REQUIRED WORK: Set out each line from the following listing that includes the word "right".

GIVEN DATA:

▼▼▼

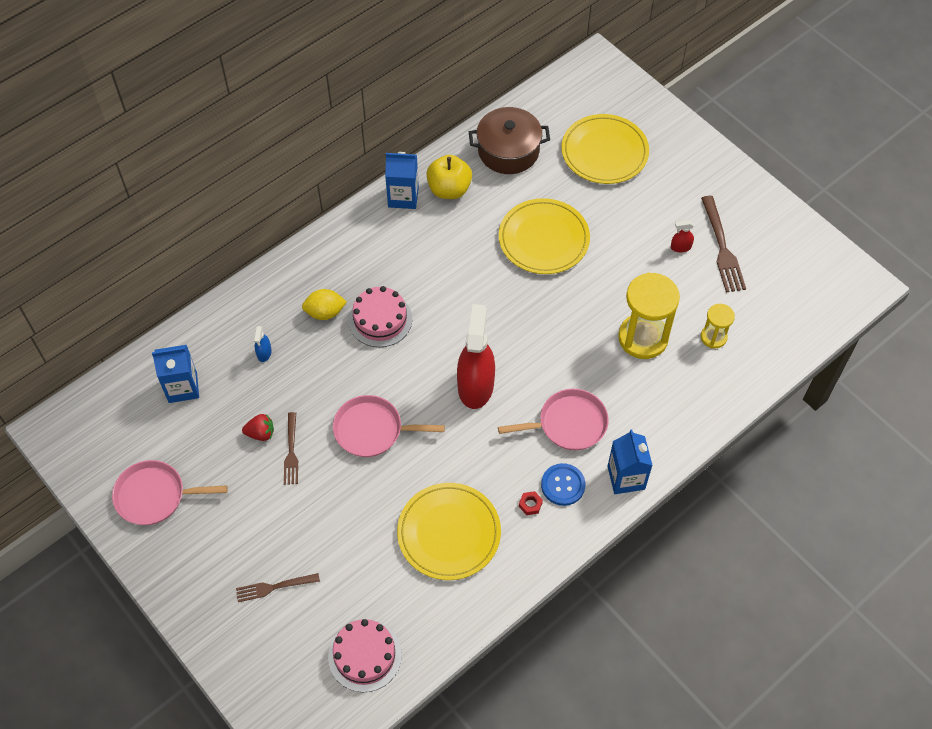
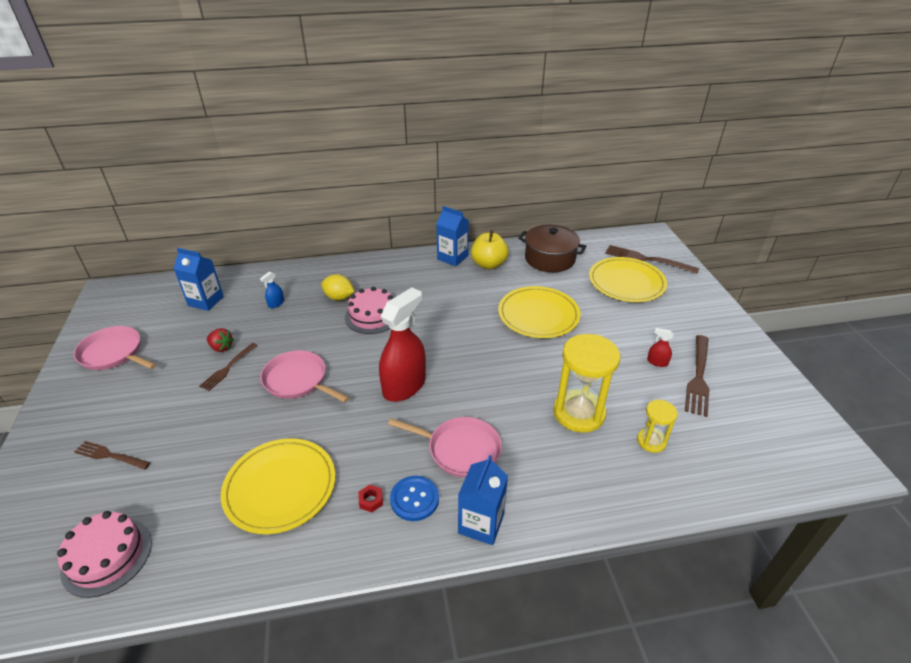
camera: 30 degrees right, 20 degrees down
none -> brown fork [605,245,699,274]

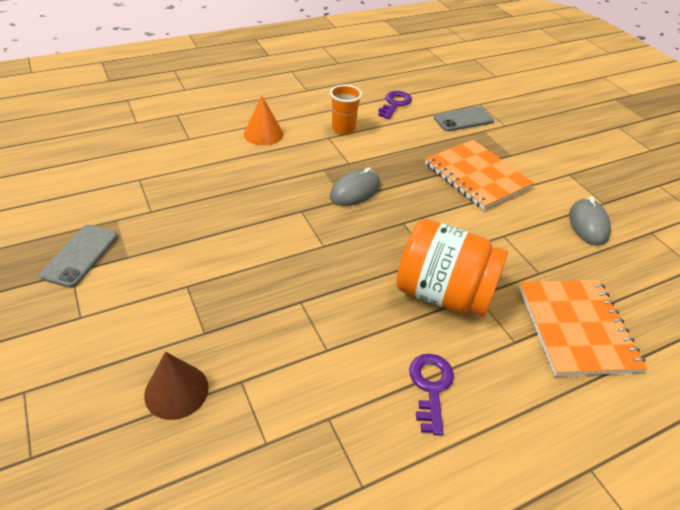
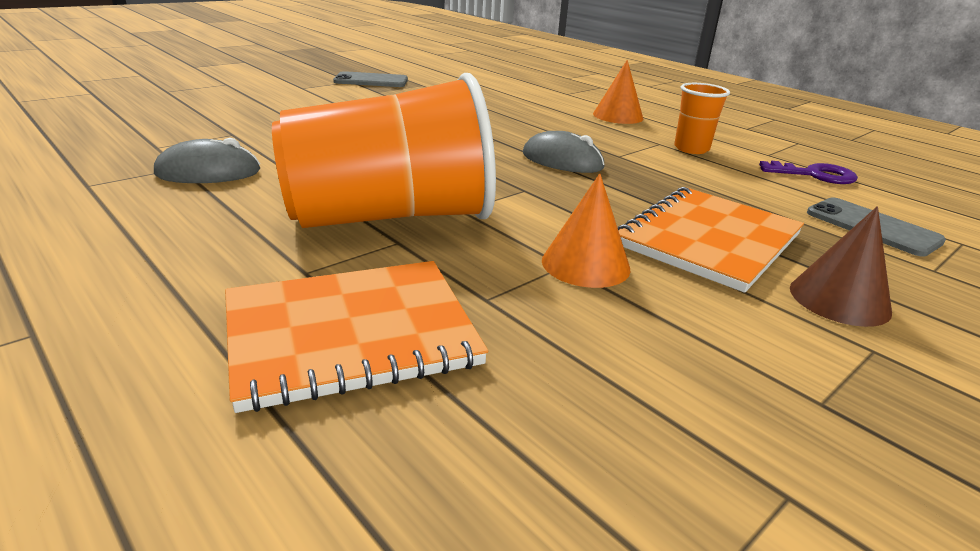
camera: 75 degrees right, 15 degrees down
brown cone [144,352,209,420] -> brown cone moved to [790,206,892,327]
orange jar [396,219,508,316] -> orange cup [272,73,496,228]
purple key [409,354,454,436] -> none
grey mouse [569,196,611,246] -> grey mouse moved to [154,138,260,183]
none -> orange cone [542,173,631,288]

▲▲▲
▼▼▼

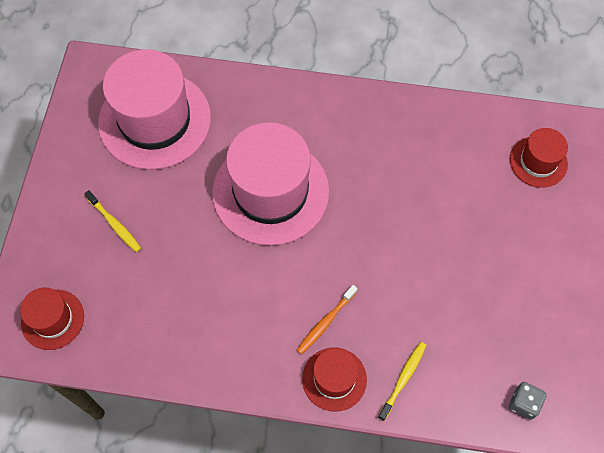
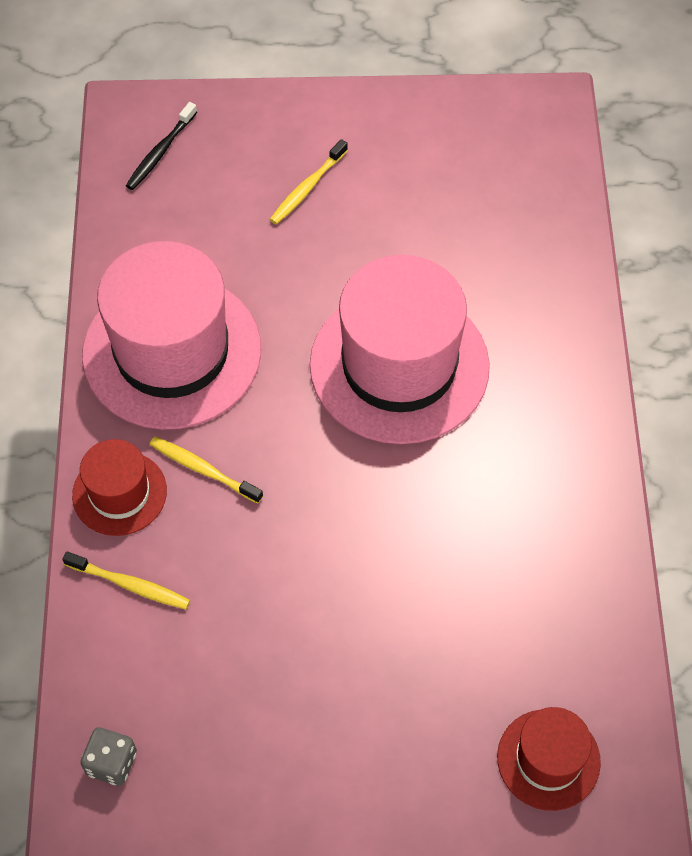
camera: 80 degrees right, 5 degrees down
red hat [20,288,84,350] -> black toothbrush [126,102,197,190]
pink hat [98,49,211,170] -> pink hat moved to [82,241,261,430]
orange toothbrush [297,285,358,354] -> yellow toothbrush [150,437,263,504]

▲▲▲
▼▼▼

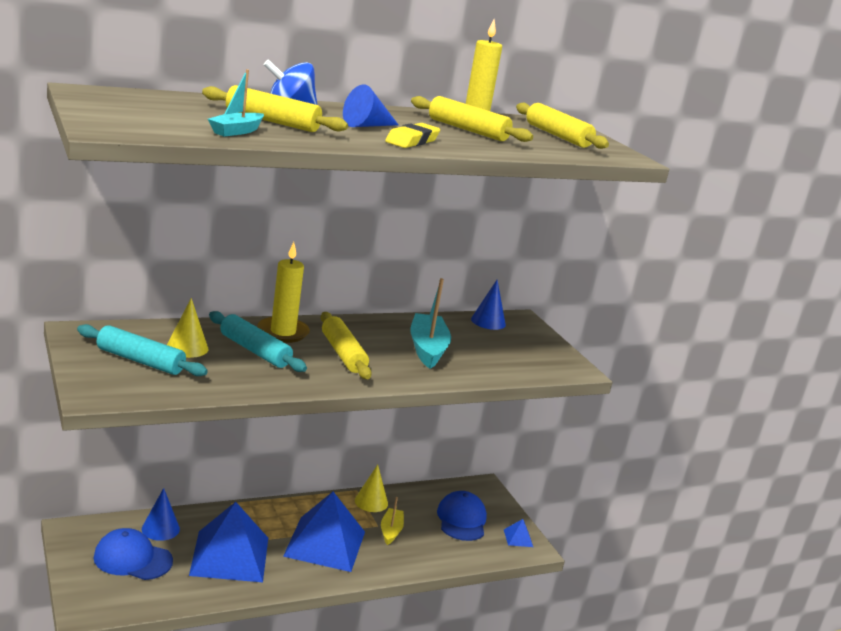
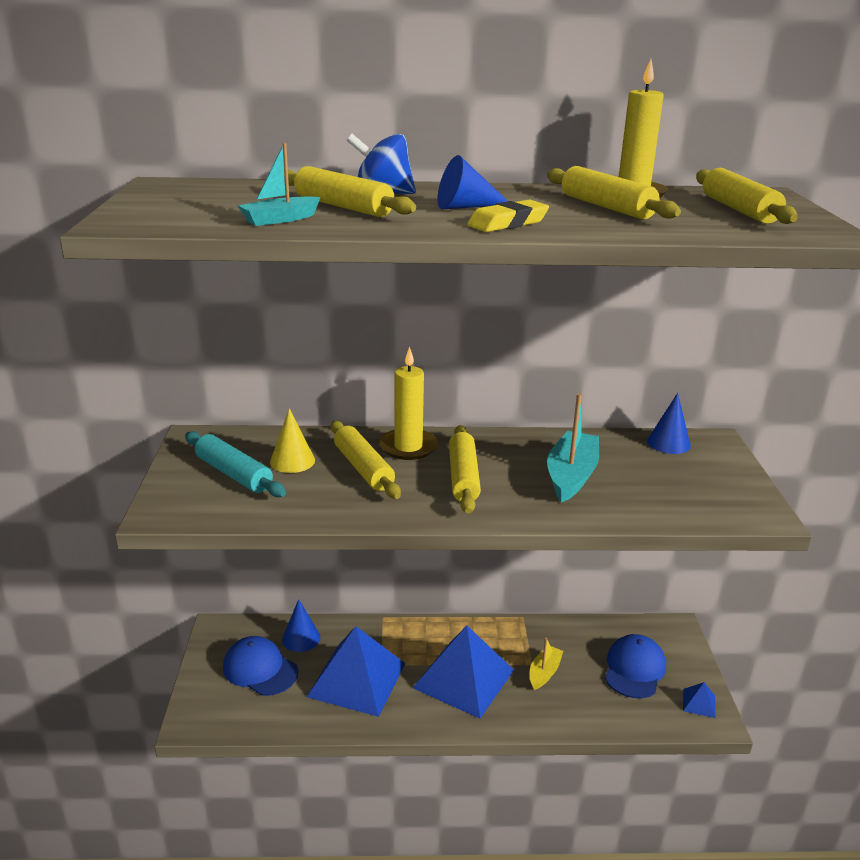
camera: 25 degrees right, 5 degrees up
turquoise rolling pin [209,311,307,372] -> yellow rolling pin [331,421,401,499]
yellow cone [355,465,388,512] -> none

▲▲▲

FINAL ANSWER:
camera: 30 degrees right, 20 degrees down
camera: 75 degrees right, 15 degrees down
camera: 80 degrees right, 5 degrees down
camera: 25 degrees right, 5 degrees up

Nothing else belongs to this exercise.